● **Records for this exercise**
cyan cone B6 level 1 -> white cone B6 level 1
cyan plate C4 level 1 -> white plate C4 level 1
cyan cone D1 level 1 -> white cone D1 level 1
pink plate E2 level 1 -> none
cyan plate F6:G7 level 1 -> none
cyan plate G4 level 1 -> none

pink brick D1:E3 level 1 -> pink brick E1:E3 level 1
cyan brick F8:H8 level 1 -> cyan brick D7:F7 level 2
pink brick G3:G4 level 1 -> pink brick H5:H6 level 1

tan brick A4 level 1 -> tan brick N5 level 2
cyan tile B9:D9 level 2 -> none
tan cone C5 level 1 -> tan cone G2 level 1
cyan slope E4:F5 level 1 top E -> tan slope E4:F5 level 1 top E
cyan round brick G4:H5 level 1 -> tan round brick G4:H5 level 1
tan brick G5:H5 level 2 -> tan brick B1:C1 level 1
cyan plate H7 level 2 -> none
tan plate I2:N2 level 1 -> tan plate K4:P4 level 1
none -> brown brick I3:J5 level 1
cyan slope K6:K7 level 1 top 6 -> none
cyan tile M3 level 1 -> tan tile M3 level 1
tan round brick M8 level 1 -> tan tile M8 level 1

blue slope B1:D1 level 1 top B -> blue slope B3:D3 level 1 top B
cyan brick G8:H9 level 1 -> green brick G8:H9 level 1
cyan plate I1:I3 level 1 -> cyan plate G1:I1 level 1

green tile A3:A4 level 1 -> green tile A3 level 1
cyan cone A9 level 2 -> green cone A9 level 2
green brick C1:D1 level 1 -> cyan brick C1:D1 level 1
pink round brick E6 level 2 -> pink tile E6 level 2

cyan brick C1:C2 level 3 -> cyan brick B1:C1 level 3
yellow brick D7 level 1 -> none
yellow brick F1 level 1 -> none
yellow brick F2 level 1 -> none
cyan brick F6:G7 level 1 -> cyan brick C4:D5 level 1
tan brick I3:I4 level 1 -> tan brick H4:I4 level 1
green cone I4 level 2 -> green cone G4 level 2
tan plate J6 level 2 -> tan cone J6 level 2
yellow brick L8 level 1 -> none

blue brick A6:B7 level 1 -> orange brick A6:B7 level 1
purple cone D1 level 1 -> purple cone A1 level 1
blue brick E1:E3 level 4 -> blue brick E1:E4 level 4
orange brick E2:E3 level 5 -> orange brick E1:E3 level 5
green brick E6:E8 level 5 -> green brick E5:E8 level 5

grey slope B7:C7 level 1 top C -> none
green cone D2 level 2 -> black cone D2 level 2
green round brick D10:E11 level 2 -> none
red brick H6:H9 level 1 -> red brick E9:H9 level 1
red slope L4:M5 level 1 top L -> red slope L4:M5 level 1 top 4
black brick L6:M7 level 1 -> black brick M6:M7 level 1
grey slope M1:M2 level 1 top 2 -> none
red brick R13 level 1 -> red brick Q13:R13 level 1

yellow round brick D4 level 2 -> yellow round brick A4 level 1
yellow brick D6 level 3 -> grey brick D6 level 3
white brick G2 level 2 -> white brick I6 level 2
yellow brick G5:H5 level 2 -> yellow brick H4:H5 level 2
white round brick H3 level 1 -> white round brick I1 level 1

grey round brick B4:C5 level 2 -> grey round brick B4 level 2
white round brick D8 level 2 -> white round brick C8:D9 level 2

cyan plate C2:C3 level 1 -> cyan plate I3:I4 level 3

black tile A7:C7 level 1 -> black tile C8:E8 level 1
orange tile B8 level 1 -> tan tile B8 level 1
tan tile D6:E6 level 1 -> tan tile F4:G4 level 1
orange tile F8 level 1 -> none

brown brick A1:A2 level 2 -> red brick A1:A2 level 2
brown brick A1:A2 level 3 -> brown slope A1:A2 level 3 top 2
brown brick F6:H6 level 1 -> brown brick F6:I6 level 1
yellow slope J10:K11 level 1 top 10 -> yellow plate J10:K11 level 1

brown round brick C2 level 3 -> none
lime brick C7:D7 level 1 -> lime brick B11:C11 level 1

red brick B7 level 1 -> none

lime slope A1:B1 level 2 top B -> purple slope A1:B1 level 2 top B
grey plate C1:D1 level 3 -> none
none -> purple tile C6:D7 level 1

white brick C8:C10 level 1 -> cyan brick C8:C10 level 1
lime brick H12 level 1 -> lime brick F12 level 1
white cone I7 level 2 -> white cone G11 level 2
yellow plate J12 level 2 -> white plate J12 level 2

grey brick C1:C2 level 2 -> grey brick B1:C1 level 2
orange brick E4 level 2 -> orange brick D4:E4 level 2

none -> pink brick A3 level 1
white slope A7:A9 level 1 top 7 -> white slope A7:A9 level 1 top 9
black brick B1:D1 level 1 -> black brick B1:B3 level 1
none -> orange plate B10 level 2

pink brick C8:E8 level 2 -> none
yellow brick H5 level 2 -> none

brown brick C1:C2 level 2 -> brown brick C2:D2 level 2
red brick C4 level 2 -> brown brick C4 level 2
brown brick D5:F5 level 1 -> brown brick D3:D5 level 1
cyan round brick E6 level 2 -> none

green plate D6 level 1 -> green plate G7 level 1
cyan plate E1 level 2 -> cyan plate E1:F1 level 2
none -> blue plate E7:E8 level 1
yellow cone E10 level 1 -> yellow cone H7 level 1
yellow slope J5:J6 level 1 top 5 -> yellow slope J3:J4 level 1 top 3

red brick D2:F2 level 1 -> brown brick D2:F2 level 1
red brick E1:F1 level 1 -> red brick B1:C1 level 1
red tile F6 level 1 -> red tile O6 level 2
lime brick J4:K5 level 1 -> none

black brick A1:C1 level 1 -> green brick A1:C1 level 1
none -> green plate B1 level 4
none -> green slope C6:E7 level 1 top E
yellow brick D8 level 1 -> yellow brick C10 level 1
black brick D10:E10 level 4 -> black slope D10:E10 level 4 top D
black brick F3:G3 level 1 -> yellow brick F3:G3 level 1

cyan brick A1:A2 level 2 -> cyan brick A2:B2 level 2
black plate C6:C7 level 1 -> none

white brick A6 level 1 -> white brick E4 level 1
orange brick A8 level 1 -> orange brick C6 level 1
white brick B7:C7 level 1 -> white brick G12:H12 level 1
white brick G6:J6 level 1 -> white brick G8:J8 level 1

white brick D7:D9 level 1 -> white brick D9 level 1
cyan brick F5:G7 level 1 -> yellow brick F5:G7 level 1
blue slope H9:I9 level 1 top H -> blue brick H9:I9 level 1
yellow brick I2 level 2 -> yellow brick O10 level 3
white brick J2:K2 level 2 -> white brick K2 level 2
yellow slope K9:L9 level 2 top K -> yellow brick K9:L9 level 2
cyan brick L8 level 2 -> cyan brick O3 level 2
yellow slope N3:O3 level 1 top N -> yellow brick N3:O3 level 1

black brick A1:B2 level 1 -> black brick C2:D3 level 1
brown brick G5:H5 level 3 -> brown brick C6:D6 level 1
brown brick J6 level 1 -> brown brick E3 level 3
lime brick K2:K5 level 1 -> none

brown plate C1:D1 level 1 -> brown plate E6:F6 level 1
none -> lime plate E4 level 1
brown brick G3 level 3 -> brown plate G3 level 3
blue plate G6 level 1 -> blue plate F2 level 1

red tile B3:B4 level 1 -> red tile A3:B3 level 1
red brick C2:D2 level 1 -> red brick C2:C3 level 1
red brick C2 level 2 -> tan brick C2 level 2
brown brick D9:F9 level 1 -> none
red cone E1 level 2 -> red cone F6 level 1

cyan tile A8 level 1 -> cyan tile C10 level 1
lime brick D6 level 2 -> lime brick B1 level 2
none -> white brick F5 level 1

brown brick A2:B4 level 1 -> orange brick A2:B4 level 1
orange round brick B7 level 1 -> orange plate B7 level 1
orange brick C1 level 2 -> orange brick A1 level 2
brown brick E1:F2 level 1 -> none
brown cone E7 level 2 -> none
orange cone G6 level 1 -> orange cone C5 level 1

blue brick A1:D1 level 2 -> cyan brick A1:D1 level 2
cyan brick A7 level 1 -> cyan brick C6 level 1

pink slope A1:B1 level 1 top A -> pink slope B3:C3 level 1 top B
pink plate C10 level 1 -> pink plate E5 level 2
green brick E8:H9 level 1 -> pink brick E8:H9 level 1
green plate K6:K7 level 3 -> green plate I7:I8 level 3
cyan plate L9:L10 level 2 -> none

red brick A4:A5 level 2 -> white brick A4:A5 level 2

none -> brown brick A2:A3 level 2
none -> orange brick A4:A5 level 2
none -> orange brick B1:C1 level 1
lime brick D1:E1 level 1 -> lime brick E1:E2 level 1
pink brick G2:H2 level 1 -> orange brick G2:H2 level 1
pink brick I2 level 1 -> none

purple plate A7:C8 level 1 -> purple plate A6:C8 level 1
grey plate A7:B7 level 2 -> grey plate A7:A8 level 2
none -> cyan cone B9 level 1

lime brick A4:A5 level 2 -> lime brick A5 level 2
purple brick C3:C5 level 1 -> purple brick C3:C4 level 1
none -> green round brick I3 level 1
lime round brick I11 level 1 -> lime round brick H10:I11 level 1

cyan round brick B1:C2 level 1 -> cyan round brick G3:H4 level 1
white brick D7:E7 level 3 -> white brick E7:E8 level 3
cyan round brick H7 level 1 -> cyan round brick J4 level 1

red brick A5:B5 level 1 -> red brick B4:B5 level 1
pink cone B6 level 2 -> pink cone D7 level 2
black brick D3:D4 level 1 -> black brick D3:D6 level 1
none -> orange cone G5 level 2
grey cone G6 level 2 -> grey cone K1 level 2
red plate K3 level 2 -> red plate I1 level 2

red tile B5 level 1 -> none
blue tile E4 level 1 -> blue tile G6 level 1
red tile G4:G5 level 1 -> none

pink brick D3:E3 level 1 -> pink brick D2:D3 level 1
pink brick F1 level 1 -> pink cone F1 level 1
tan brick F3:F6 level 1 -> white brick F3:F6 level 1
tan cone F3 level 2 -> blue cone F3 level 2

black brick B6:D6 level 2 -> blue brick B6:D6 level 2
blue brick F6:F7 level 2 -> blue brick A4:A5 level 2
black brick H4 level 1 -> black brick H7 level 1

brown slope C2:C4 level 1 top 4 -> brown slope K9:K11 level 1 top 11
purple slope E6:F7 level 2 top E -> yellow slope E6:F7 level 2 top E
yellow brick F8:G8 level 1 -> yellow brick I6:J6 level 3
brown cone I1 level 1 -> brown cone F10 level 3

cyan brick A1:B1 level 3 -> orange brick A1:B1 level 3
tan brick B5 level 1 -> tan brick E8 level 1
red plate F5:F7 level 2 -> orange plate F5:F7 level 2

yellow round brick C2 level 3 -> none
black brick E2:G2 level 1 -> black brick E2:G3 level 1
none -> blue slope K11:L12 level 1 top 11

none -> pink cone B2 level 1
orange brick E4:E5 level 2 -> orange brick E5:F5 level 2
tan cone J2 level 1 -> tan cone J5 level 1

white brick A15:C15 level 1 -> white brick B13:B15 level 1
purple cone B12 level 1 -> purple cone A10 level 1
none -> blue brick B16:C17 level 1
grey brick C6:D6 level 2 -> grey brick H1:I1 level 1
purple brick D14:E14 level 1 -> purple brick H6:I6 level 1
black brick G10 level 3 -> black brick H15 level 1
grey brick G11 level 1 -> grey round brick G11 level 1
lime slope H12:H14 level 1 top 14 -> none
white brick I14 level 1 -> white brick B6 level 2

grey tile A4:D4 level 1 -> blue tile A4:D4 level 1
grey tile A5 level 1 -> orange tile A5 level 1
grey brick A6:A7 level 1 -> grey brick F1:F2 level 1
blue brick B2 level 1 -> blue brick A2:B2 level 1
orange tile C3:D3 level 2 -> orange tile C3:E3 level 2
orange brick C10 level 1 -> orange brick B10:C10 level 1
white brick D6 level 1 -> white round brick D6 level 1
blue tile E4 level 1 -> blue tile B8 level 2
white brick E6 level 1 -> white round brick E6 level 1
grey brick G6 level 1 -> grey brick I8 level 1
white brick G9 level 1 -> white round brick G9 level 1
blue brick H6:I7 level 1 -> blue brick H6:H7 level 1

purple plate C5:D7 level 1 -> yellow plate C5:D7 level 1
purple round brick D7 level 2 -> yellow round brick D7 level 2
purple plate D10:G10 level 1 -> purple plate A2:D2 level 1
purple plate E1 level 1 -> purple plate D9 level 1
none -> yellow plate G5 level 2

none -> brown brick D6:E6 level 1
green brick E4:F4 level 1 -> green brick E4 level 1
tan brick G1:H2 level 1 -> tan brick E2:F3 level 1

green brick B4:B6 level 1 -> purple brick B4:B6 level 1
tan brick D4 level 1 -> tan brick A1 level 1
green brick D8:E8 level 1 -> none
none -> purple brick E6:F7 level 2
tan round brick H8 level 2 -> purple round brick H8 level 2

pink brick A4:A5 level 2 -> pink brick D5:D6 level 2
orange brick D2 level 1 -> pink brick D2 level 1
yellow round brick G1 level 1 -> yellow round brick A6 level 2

● **Work item**
From the line containing "none -> orange plate B10 level 2" down to the line containing "brown brick D5:F5" in the material above, reproduce every line exactly, including the two end lines.

● **Answer to the problem**
none -> orange plate B10 level 2

pink brick C8:E8 level 2 -> none
yellow brick H5 level 2 -> none

brown brick C1:C2 level 2 -> brown brick C2:D2 level 2
red brick C4 level 2 -> brown brick C4 level 2
brown brick D5:F5 level 1 -> brown brick D3:D5 level 1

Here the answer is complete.